##### Source material
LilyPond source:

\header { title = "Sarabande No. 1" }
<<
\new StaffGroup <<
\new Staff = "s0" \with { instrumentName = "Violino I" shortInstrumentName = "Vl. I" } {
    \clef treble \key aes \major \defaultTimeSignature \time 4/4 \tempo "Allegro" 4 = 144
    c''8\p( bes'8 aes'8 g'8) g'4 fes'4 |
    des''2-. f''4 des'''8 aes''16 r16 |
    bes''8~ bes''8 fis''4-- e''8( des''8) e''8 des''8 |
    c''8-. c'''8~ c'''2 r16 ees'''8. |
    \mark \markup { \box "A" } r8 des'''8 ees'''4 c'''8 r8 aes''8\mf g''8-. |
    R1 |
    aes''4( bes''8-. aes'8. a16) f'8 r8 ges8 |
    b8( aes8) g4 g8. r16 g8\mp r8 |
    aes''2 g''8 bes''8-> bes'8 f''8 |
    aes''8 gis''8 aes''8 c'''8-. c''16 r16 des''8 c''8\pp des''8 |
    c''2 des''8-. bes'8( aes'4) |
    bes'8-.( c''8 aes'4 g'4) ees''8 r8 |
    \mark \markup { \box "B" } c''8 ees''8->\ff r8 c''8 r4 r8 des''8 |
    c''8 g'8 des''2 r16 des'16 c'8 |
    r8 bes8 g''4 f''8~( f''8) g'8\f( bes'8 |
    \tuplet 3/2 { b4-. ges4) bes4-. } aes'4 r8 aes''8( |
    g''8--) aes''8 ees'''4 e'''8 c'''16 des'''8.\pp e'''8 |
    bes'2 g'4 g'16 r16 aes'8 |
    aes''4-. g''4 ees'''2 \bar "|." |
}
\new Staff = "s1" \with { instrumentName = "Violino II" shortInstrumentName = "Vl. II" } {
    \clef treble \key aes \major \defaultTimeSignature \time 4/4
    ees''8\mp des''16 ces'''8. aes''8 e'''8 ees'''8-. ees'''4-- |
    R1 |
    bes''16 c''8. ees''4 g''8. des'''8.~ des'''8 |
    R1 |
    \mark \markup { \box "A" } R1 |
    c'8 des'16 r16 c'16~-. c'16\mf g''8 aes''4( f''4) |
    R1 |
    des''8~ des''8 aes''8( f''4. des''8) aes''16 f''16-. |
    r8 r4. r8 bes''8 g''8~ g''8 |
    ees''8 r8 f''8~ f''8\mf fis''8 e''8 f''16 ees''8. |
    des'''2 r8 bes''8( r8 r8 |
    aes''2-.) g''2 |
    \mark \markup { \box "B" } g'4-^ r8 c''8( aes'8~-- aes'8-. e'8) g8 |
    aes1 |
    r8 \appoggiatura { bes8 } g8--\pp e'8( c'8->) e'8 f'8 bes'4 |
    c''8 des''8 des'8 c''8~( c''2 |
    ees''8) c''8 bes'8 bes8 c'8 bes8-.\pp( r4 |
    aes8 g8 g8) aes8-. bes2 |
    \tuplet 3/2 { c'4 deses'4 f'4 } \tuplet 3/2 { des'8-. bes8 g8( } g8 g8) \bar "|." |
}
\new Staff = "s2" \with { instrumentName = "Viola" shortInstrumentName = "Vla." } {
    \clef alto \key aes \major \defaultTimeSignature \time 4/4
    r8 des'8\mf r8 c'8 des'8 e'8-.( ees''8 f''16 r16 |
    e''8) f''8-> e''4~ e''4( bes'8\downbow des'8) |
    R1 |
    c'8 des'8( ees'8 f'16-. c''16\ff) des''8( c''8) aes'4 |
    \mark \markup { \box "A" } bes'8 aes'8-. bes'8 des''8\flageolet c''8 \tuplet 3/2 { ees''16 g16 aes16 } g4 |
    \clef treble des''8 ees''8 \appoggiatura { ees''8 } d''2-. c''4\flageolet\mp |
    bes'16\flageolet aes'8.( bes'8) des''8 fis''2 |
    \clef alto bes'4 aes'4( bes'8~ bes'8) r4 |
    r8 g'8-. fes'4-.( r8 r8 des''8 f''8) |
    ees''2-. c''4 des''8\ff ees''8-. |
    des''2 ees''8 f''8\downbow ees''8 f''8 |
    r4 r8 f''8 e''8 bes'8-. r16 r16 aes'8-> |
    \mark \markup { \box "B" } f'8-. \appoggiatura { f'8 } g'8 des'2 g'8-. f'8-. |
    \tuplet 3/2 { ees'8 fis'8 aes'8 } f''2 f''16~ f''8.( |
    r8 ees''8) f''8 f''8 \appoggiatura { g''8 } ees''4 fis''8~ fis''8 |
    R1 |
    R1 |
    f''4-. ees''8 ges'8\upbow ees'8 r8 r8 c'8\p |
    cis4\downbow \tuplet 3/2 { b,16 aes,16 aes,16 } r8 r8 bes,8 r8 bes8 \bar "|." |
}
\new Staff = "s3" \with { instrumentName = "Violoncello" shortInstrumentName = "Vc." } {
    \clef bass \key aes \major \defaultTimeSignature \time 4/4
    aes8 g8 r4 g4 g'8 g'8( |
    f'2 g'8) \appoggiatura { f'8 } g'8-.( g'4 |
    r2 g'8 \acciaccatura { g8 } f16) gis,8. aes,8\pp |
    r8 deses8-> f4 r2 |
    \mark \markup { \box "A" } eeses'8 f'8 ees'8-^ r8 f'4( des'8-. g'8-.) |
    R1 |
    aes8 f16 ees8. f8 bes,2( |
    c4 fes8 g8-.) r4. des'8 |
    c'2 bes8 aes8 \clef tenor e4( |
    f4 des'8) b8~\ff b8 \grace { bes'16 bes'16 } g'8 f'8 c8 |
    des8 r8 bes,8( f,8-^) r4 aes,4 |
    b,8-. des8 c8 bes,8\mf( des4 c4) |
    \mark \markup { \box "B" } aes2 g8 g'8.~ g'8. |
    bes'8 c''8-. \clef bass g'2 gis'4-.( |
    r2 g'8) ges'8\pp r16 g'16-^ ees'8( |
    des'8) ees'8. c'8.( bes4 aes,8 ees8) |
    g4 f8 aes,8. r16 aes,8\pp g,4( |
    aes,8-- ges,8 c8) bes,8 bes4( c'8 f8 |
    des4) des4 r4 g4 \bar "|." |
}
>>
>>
##########
Identify every line of the data that contains the string "downbow", and copy each of those lines in full.

Result for this task:
    e''8) f''8-> e''4~ e''4( bes'8\downbow des'8) |
    des''2 ees''8 f''8\downbow ees''8 f''8 |
    cis4\downbow \tuplet 3/2 { b,16 aes,16 aes,16 } r8 r8 bes,8 r8 bes8 \bar "|." |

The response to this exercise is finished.